▶ [THE DATA]
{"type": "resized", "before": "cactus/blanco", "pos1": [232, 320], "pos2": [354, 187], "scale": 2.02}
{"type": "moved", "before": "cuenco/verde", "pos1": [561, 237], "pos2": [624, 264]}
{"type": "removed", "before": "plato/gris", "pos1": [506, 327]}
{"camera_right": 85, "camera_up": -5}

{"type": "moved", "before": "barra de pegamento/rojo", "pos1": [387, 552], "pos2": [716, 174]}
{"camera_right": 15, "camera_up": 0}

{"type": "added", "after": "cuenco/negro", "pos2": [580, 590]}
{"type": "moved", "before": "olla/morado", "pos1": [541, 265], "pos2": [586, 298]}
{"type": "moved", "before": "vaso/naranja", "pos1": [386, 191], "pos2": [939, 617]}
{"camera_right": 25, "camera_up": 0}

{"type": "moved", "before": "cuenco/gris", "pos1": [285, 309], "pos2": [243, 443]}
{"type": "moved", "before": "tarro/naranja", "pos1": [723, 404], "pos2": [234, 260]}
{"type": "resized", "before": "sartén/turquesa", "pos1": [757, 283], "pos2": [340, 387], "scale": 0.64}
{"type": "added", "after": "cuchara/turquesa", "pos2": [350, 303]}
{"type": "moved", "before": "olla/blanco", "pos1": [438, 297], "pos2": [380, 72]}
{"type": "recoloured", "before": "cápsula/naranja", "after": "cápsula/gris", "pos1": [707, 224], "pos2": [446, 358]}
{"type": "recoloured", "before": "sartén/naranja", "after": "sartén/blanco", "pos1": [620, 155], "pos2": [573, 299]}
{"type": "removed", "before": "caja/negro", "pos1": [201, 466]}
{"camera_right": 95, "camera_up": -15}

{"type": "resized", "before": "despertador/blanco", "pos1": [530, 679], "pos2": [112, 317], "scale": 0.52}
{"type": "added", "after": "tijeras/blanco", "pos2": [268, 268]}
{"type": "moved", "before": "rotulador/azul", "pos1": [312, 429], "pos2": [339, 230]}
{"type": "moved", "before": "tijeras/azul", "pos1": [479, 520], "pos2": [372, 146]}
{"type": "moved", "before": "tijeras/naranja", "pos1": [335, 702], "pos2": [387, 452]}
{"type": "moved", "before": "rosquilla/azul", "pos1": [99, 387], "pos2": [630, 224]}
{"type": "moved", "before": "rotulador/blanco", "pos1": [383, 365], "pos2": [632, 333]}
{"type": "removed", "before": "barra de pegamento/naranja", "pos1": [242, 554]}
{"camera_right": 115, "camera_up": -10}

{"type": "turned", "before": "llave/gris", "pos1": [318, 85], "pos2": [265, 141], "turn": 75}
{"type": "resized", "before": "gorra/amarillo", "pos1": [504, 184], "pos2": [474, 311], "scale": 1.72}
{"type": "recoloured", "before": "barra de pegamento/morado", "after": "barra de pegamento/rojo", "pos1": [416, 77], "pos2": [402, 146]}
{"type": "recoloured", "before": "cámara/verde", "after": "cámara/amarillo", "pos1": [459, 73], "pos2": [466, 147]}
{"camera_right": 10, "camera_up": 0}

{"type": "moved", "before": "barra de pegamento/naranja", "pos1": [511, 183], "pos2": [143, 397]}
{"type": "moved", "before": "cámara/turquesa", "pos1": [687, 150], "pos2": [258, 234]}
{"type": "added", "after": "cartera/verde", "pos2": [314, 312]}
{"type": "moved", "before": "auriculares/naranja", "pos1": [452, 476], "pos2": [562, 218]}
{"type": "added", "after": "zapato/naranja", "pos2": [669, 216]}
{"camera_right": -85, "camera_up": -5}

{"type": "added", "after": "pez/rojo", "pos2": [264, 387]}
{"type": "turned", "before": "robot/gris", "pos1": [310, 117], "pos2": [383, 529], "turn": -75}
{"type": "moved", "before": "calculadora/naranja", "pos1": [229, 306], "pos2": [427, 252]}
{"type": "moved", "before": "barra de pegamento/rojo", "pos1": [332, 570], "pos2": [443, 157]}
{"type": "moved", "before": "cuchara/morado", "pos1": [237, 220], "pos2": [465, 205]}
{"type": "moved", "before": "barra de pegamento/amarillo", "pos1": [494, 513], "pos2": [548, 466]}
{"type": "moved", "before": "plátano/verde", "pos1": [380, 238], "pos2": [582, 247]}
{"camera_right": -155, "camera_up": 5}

▶ [TASK PROMPT] Only lines that contain the string "rotulador" count; pick each one out of the records and copy it.

▶ [EXERCISE OUTPUT]
{"type": "moved", "before": "rotulador/azul", "pos1": [312, 429], "pos2": [339, 230]}
{"type": "moved", "before": "rotulador/blanco", "pos1": [383, 365], "pos2": [632, 333]}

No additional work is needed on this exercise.